SUPPLIED ENTRIES:

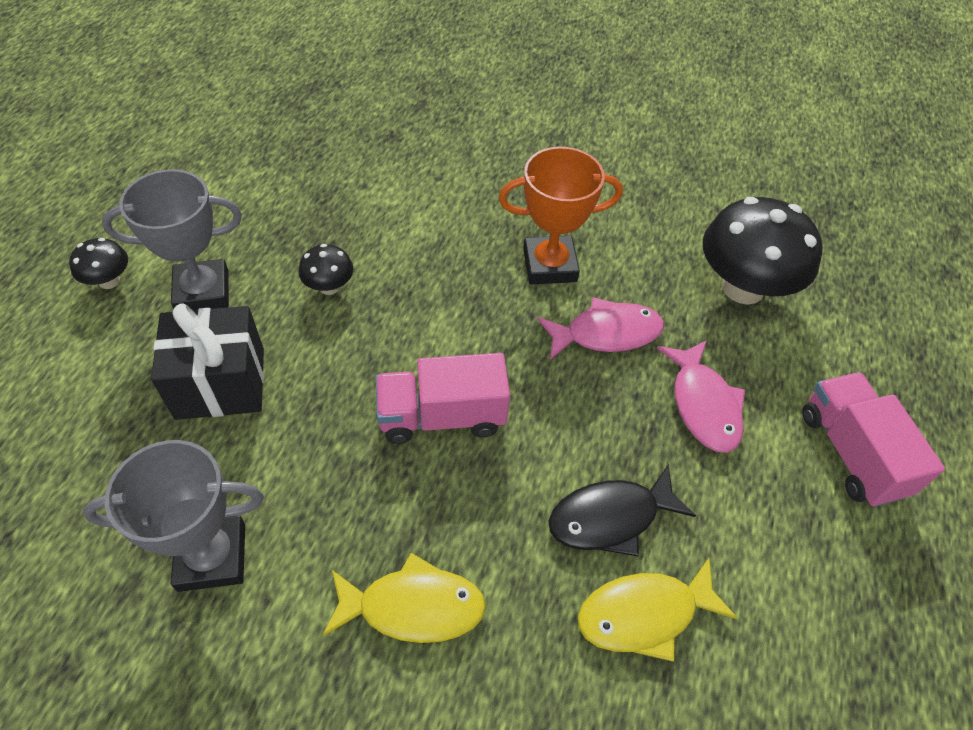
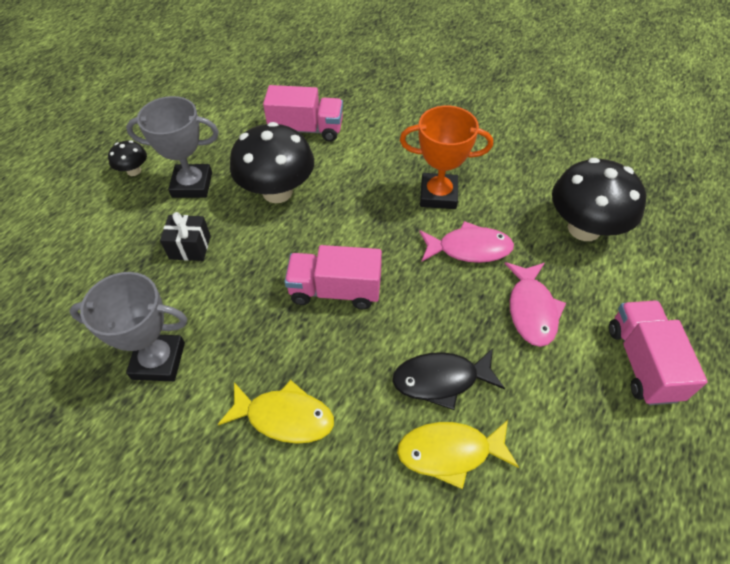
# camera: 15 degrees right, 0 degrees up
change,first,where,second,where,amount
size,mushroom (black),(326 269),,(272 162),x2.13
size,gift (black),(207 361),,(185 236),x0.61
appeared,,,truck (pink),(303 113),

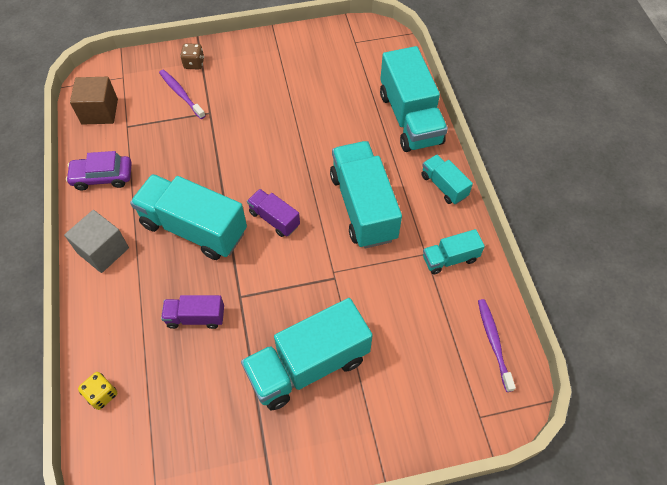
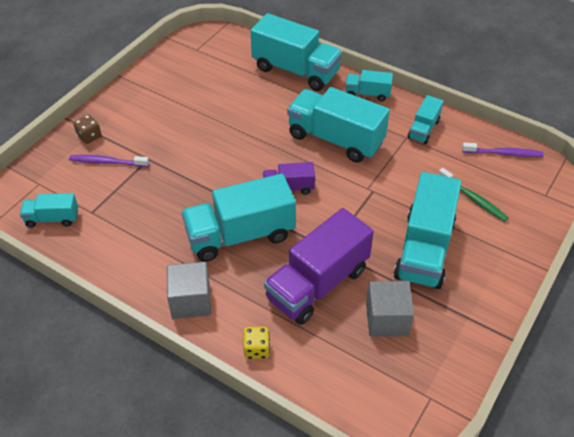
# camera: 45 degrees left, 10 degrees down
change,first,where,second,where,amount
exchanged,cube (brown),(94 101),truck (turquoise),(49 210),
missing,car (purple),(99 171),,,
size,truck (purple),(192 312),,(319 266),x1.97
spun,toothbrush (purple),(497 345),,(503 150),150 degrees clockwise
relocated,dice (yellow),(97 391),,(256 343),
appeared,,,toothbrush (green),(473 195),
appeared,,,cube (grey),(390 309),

DIRECTIONS: Give back exactly the lines above from the one with "size,gift (black),(207 361),,(185 236),x0.61" through the one with "size,truck (purple),(192 312),,(319", both included. Pictures don't belong in the copy.

TASK RESULT:
size,gift (black),(207 361),,(185 236),x0.61
appeared,,,truck (pink),(303 113),

# camera: 45 degrees left, 10 degrees down
change,first,where,second,where,amount
exchanged,cube (brown),(94 101),truck (turquoise),(49 210),
missing,car (purple),(99 171),,,
size,truck (purple),(192 312),,(319 266),x1.97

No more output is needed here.